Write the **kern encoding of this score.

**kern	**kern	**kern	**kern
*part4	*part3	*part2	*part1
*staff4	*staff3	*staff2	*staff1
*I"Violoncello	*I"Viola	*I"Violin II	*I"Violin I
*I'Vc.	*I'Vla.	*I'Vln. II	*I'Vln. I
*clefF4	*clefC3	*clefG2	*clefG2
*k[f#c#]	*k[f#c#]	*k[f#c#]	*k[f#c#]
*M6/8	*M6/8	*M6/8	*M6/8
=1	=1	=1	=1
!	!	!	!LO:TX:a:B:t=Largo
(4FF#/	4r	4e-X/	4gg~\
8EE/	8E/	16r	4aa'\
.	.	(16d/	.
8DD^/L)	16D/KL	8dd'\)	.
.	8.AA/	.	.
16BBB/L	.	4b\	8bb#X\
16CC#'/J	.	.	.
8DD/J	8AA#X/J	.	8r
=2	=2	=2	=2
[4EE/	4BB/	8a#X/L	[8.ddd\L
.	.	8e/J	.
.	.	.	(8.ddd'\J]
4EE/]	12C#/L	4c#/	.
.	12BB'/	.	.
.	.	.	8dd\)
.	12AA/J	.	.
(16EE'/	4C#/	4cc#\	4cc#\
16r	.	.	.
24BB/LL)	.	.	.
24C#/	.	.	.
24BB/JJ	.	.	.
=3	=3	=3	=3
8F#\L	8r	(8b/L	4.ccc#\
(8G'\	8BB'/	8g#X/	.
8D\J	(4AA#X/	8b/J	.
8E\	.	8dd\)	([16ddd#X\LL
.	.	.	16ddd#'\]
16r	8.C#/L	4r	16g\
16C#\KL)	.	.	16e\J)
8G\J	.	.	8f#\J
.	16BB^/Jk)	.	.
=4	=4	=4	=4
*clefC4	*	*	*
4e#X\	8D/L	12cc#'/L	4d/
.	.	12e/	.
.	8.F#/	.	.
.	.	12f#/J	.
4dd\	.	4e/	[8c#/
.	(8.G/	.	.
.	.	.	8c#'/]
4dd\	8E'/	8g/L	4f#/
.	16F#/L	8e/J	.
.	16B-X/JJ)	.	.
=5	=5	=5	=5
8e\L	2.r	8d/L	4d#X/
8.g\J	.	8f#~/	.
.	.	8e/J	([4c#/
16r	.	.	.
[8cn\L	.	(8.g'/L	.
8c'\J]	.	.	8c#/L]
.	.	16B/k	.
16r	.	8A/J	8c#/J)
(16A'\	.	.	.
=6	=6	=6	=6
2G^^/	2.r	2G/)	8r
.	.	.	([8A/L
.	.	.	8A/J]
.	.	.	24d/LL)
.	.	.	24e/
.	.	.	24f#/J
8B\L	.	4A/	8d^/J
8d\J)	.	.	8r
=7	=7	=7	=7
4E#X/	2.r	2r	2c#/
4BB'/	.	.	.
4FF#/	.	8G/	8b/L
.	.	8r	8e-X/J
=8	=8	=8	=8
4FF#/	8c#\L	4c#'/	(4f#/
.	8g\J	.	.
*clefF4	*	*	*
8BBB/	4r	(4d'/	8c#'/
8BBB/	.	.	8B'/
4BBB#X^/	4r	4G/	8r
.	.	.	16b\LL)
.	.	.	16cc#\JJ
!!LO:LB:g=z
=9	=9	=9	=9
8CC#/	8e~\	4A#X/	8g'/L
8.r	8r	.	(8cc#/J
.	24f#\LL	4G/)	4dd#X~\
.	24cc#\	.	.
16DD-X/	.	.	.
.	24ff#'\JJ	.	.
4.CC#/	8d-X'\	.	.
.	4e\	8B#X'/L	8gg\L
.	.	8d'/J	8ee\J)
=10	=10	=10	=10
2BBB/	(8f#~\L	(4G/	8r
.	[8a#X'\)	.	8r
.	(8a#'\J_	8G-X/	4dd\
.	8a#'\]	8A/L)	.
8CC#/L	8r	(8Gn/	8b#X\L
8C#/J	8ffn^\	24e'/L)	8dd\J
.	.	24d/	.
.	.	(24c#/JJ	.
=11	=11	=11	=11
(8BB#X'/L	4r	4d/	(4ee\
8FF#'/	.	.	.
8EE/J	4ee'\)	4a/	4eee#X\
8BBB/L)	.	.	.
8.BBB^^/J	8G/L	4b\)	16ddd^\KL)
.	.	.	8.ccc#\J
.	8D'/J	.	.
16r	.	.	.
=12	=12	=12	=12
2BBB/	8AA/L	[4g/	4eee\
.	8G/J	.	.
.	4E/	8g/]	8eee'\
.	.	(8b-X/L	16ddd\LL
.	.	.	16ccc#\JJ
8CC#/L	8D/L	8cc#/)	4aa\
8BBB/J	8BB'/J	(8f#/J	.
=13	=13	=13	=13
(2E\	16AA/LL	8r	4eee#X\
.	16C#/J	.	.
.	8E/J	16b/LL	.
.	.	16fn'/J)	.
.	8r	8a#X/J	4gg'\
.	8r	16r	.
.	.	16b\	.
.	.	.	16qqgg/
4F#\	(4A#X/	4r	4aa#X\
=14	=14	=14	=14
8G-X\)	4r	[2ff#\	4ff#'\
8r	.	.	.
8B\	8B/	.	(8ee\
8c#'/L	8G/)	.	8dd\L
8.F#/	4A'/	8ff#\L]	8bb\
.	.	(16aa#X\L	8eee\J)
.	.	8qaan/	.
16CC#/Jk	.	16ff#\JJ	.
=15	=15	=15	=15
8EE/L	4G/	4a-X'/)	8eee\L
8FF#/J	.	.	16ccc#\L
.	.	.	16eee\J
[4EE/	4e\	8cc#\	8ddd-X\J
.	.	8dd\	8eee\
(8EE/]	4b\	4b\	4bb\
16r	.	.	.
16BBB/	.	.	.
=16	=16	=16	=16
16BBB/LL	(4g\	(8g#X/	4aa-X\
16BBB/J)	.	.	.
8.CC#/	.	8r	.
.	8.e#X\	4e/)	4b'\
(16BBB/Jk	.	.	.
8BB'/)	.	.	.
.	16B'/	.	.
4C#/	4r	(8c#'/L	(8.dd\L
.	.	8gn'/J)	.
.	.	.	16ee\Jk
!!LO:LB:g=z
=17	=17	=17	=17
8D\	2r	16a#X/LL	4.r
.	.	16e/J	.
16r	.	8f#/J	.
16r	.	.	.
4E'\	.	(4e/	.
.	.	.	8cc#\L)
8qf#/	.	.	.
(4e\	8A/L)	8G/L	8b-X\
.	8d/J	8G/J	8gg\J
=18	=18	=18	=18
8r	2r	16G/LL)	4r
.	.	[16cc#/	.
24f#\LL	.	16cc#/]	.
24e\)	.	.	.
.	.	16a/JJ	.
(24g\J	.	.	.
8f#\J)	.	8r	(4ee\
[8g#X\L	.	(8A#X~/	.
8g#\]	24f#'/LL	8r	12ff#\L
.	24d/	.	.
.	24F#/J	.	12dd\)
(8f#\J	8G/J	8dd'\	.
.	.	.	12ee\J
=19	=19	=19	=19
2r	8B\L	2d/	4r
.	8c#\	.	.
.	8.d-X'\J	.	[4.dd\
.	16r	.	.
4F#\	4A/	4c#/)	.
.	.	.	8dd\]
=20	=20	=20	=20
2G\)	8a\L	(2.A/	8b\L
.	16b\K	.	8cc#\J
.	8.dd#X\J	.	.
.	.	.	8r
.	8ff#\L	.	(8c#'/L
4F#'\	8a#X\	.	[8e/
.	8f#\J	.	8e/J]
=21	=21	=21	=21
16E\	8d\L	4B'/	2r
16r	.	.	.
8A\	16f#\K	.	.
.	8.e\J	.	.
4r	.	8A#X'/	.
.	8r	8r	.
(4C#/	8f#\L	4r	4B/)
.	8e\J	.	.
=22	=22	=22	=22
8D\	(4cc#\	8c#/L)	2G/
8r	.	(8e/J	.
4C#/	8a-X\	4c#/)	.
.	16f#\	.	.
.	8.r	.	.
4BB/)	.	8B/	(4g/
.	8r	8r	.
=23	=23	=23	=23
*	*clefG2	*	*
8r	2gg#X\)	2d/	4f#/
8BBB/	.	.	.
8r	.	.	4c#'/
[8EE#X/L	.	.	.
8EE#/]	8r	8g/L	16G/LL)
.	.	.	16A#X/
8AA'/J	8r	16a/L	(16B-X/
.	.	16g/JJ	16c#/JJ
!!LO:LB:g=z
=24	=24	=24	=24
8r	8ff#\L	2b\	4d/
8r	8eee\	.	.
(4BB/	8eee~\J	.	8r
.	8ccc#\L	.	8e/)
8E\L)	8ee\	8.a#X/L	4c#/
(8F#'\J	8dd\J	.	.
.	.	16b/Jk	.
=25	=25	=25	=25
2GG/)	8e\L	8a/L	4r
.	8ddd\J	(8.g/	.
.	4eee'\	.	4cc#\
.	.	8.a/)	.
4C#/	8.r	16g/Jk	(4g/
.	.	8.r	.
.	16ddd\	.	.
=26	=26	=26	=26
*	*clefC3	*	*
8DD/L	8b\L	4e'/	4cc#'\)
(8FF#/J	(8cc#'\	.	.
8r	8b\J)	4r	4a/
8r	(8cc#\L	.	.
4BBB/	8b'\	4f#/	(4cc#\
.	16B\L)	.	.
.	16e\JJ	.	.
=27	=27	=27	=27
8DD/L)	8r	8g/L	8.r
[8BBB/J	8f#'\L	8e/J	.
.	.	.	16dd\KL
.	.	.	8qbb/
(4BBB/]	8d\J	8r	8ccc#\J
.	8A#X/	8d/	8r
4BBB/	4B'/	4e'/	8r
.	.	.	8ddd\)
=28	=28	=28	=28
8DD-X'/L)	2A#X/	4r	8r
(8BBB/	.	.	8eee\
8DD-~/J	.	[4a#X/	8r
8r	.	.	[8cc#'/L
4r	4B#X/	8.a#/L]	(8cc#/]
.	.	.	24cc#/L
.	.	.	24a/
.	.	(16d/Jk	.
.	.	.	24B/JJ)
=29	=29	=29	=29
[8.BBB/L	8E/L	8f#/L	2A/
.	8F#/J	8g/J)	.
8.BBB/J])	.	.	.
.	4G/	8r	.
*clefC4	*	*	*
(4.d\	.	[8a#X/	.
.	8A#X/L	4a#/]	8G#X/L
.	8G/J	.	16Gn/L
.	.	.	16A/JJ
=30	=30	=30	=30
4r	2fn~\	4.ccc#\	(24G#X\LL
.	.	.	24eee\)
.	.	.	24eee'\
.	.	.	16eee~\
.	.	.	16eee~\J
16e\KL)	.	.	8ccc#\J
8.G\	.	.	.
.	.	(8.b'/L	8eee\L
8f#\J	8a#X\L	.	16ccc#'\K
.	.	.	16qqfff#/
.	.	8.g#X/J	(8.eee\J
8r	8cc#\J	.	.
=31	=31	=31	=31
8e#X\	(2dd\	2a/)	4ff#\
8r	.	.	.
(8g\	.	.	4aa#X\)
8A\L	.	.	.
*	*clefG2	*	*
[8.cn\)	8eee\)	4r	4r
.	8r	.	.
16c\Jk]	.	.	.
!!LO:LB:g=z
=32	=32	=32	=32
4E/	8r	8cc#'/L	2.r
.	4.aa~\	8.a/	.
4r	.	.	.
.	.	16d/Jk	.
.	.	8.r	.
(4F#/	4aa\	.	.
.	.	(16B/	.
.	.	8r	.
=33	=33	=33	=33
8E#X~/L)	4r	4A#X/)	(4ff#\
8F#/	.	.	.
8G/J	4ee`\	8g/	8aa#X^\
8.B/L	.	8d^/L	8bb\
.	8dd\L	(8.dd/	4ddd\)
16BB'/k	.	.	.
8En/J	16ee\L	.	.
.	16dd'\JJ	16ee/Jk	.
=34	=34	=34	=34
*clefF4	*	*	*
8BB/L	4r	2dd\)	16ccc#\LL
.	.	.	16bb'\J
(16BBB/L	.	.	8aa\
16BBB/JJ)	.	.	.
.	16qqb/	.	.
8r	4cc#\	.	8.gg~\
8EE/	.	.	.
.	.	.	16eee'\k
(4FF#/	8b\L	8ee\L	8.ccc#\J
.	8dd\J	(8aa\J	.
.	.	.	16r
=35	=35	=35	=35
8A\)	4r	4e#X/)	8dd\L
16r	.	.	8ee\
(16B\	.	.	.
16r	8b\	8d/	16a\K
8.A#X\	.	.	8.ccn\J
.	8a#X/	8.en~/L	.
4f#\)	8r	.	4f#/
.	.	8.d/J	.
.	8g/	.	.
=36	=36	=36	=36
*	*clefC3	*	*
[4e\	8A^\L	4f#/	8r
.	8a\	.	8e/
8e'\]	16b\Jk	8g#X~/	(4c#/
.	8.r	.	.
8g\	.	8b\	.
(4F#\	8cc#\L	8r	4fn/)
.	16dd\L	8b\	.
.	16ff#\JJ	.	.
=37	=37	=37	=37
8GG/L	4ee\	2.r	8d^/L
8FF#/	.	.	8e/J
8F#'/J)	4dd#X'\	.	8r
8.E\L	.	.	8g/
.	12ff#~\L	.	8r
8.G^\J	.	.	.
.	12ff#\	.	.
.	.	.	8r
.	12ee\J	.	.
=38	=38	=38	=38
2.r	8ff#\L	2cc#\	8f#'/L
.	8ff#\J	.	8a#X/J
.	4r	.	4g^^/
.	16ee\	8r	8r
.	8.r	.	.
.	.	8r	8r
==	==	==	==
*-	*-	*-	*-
★ ★ ★ ★ ★
-- Given request --
Locate every line in the data above that contains the string "kern", and reproduce each of those lines in full.

-- Complete answer --
Write the **kern encoding of this score.
**kern	**kern	**kern	**kern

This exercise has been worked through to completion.